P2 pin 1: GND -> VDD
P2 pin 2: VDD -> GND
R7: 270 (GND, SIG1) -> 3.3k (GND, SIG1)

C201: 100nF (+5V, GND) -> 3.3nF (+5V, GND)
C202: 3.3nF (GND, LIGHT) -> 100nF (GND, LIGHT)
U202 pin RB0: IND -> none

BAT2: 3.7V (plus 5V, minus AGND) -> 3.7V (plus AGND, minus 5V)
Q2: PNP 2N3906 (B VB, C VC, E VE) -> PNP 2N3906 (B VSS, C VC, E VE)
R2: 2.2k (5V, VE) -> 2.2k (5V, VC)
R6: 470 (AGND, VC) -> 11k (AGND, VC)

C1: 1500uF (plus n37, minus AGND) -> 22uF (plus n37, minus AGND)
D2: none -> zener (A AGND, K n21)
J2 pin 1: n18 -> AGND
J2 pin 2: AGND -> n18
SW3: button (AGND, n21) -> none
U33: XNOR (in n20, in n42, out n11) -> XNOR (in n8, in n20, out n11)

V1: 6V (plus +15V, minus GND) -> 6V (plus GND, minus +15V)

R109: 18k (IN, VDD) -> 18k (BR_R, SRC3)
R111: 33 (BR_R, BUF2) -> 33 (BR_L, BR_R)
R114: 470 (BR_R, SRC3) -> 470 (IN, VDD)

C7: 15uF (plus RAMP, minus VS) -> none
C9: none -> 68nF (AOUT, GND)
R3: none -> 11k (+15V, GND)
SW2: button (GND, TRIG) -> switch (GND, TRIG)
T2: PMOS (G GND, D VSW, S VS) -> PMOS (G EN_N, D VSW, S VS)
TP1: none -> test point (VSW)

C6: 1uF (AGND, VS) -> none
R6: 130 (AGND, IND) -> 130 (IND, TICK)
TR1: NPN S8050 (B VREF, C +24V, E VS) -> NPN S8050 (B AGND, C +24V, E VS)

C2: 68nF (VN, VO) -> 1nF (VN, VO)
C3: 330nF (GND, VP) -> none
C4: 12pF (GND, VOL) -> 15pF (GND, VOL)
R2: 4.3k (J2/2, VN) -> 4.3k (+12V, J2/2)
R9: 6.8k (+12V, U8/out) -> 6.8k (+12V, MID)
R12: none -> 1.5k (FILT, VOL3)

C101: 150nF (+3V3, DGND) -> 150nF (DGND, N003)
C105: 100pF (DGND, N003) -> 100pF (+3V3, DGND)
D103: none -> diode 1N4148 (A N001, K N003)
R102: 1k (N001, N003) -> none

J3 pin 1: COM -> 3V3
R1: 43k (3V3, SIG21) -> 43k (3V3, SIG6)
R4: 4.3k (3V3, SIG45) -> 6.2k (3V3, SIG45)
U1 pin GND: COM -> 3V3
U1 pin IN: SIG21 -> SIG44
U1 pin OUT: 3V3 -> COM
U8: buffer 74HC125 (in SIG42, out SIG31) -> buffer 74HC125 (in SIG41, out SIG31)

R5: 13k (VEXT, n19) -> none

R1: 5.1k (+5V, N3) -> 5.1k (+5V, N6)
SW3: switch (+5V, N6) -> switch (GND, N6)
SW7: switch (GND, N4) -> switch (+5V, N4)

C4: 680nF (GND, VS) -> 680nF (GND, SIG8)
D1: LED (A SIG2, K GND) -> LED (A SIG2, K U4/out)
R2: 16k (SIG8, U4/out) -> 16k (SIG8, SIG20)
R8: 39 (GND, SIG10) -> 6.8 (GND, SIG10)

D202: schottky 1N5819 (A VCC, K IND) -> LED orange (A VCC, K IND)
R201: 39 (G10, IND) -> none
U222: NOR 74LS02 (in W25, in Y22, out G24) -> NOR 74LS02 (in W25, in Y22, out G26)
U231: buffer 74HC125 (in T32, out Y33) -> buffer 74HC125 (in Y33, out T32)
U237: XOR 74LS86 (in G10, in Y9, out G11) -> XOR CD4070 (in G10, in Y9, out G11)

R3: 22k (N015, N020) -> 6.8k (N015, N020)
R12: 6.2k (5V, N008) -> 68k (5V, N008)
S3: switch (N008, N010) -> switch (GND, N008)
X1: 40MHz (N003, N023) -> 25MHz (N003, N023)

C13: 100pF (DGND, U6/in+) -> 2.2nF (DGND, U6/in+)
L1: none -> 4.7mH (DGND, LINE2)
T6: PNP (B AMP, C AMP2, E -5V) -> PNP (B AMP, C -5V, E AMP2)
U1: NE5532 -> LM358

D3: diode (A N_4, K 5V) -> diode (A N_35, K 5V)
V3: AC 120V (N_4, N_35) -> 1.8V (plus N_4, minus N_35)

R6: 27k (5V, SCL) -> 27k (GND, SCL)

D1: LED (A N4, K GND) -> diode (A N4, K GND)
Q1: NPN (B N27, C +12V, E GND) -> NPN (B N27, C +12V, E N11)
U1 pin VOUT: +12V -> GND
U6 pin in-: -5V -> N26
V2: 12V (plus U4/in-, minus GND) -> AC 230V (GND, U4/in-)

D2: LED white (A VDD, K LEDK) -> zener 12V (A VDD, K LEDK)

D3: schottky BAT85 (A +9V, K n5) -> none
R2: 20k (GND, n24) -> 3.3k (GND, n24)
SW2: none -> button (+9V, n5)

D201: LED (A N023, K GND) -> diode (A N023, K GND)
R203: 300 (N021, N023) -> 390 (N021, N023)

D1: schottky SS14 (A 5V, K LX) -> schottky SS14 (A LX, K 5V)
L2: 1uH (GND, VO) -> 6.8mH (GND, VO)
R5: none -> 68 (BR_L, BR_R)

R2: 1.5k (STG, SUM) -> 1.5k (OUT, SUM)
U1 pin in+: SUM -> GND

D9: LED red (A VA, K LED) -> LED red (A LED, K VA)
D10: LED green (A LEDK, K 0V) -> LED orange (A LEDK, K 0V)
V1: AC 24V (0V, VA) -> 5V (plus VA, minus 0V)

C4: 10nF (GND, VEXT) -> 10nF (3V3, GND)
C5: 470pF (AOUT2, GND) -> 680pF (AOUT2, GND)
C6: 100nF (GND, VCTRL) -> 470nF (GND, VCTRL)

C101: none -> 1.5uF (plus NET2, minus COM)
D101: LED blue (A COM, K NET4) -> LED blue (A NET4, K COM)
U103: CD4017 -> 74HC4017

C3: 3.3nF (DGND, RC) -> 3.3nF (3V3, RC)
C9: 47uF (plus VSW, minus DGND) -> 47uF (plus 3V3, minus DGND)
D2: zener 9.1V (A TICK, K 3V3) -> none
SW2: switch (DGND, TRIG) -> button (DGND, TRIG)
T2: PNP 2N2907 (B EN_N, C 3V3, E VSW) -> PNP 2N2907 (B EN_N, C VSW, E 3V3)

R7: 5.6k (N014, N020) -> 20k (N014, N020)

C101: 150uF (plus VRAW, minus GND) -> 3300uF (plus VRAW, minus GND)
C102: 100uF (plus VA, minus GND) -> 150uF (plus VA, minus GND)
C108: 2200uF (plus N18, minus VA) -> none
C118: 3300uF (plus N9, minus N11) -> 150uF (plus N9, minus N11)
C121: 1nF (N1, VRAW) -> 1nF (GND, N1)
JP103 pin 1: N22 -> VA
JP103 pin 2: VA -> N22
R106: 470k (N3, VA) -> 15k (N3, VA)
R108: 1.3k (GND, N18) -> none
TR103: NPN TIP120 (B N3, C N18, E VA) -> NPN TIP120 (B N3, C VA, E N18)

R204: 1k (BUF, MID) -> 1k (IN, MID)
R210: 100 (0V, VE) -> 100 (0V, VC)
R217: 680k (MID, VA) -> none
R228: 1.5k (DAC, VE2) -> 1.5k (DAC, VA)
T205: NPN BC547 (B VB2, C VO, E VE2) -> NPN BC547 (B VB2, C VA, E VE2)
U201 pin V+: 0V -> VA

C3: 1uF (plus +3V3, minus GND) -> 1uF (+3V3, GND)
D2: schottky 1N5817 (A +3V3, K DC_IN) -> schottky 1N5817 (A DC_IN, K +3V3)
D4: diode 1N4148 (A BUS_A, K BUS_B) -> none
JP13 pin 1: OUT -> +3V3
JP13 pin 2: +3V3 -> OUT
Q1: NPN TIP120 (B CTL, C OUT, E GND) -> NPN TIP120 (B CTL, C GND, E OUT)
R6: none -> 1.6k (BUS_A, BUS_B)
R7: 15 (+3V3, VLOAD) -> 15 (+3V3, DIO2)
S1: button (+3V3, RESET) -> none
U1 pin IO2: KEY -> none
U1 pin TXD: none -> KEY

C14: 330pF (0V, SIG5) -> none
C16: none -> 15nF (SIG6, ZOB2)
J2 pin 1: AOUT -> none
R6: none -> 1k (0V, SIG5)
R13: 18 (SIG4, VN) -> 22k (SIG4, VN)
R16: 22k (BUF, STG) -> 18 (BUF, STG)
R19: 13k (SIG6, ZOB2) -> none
================================
### AIM OF THE TASK
In the answer, restate word for word each line from the one with "U201 pin V+: 0V -> VA" through the end of the material above.

### EXERCISE RESPONSE
U201 pin V+: 0V -> VA

C3: 1uF (plus +3V3, minus GND) -> 1uF (+3V3, GND)
D2: schottky 1N5817 (A +3V3, K DC_IN) -> schottky 1N5817 (A DC_IN, K +3V3)
D4: diode 1N4148 (A BUS_A, K BUS_B) -> none
JP13 pin 1: OUT -> +3V3
JP13 pin 2: +3V3 -> OUT
Q1: NPN TIP120 (B CTL, C OUT, E GND) -> NPN TIP120 (B CTL, C GND, E OUT)
R6: none -> 1.6k (BUS_A, BUS_B)
R7: 15 (+3V3, VLOAD) -> 15 (+3V3, DIO2)
S1: button (+3V3, RESET) -> none
U1 pin IO2: KEY -> none
U1 pin TXD: none -> KEY

C14: 330pF (0V, SIG5) -> none
C16: none -> 15nF (SIG6, ZOB2)
J2 pin 1: AOUT -> none
R6: none -> 1k (0V, SIG5)
R13: 18 (SIG4, VN) -> 22k (SIG4, VN)
R16: 22k (BUF, STG) -> 18 (BUF, STG)
R19: 13k (SIG6, ZOB2) -> none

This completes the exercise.